Records from a data collection:
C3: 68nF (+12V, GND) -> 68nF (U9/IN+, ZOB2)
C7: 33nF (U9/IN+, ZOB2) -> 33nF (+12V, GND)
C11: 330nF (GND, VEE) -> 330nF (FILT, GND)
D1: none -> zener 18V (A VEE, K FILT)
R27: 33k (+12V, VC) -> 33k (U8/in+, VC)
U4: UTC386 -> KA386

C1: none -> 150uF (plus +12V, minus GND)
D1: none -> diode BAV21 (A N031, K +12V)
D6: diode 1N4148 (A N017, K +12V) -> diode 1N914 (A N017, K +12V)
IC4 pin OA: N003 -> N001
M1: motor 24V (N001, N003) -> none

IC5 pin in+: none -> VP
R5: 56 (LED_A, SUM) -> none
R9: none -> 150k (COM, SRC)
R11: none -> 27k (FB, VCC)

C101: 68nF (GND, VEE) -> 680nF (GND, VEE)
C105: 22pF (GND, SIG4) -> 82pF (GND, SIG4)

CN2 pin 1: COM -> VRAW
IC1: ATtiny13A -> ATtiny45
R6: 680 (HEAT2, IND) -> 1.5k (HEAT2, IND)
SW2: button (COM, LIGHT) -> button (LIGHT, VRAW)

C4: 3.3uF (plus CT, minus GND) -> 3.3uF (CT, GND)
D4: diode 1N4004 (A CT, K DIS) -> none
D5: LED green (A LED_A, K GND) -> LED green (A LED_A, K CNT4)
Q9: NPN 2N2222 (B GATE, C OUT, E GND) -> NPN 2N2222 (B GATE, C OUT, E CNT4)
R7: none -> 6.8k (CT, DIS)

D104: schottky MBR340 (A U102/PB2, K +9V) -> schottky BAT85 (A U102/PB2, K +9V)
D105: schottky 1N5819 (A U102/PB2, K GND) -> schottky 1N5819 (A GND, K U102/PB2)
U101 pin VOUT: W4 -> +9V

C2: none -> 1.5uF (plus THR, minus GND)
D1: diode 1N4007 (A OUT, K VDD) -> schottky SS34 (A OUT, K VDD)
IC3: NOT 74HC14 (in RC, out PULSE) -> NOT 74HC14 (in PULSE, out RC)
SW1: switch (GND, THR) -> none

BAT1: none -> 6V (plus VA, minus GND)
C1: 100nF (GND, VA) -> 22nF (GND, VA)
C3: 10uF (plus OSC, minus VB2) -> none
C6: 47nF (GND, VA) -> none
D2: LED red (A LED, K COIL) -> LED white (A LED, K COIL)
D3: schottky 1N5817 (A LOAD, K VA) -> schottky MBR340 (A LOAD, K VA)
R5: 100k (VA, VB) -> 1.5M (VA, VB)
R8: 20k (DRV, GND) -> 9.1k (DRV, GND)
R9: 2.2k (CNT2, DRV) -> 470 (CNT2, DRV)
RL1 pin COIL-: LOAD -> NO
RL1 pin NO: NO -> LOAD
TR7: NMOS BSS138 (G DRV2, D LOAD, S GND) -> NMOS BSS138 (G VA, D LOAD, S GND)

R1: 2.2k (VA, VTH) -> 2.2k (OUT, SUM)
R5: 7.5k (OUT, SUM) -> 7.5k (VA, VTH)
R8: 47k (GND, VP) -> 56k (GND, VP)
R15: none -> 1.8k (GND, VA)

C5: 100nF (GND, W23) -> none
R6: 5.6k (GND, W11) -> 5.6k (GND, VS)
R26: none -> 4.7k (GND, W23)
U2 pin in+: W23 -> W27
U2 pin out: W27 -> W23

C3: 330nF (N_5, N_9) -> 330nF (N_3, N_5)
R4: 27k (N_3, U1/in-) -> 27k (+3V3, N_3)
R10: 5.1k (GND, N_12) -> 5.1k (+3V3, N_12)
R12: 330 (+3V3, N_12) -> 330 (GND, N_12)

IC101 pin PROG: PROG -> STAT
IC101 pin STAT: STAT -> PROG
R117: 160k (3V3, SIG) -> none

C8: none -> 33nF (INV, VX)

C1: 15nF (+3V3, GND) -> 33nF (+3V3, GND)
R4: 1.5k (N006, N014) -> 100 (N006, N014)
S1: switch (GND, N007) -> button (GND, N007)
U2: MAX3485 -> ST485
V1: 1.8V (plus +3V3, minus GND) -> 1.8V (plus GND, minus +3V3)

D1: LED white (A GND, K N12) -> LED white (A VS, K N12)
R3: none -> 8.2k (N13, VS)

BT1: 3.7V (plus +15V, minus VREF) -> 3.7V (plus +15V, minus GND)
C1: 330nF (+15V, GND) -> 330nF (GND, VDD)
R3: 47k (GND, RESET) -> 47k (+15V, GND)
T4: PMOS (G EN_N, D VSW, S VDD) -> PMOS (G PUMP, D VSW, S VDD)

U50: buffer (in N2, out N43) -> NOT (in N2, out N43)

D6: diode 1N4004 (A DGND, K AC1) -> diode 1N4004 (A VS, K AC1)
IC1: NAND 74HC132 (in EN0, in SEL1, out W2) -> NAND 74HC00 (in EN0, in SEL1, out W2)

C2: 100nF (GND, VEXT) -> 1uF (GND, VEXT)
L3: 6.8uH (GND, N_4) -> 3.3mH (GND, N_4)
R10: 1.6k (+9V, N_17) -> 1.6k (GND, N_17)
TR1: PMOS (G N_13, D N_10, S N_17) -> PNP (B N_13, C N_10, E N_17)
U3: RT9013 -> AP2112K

__What you are asked to do__. In the entries above, please find the line with "D1: diode 1N4007" and the line with "C3: 10uF (plus OSC, minus VB2) -> none", then write out exactly those two lines and every line between them, and nothing more.

__Output for this exercise__.
D1: diode 1N4007 (A OUT, K VDD) -> schottky SS34 (A OUT, K VDD)
IC3: NOT 74HC14 (in RC, out PULSE) -> NOT 74HC14 (in PULSE, out RC)
SW1: switch (GND, THR) -> none

BAT1: none -> 6V (plus VA, minus GND)
C1: 100nF (GND, VA) -> 22nF (GND, VA)
C3: 10uF (plus OSC, minus VB2) -> none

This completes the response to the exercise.